### Task objective
Write the data below out exactly as it stands. Do not include the pictures.

Records drawn from a dataset:
---+---
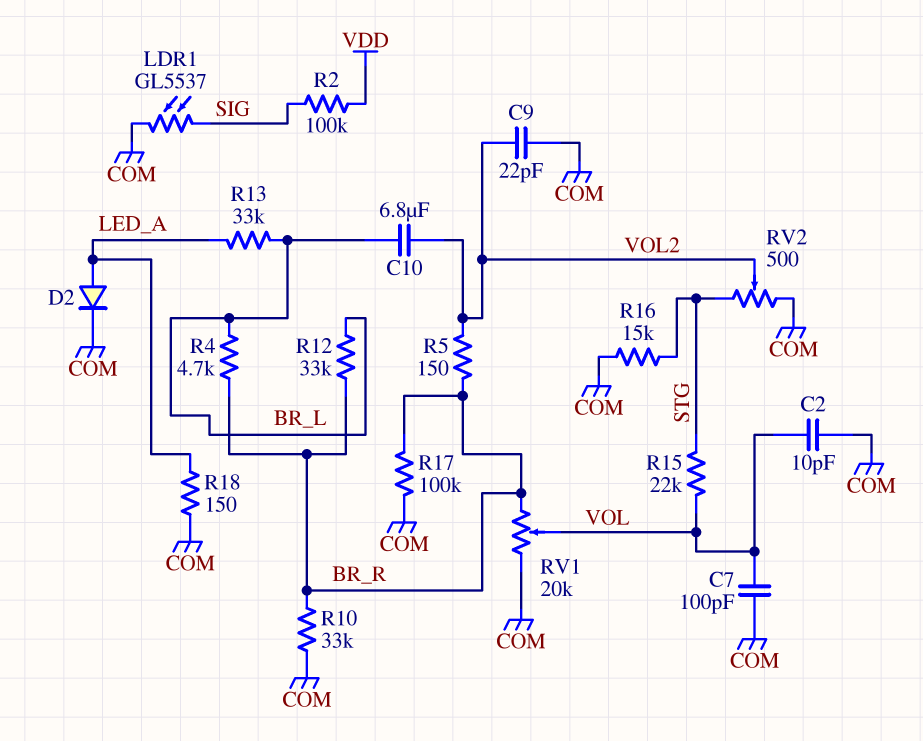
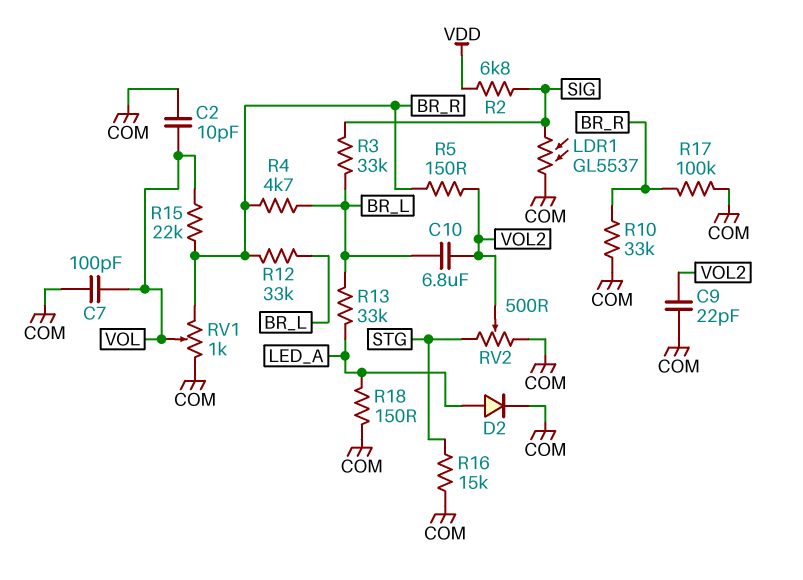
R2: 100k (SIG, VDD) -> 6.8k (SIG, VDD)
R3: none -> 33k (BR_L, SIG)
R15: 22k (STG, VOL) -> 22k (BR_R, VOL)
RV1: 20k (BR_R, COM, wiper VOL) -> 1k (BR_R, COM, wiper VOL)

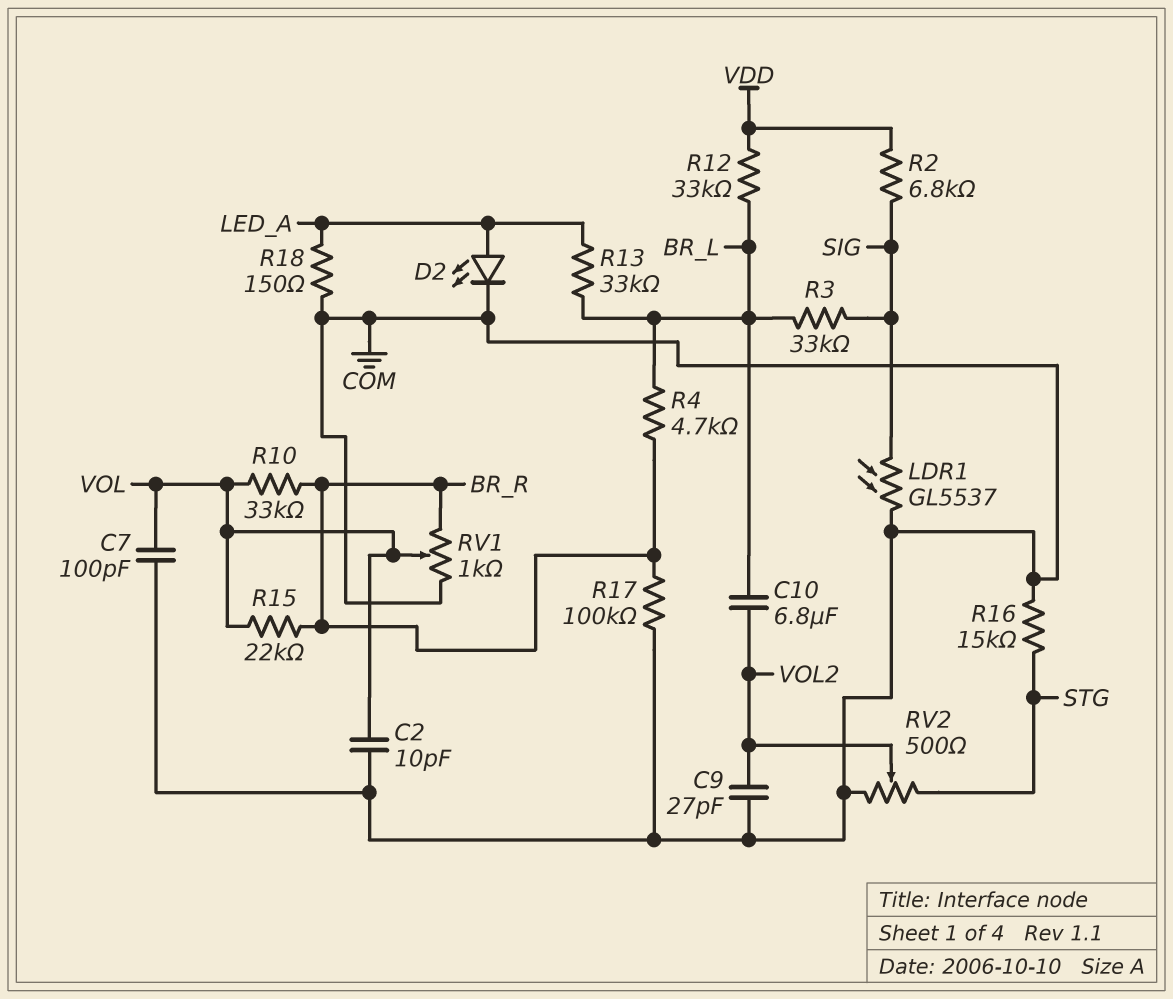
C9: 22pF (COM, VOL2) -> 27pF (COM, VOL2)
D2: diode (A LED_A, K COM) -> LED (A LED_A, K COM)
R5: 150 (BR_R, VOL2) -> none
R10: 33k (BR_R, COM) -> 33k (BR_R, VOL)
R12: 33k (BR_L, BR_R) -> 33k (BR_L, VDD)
---+---
### Task response
R2: 100k (SIG, VDD) -> 6.8k (SIG, VDD)
R3: none -> 33k (BR_L, SIG)
R15: 22k (STG, VOL) -> 22k (BR_R, VOL)
RV1: 20k (BR_R, COM, wiper VOL) -> 1k (BR_R, COM, wiper VOL)

C9: 22pF (COM, VOL2) -> 27pF (COM, VOL2)
D2: diode (A LED_A, K COM) -> LED (A LED_A, K COM)
R5: 150 (BR_R, VOL2) -> none
R10: 33k (BR_R, COM) -> 33k (BR_R, VOL)
R12: 33k (BR_L, BR_R) -> 33k (BR_L, VDD)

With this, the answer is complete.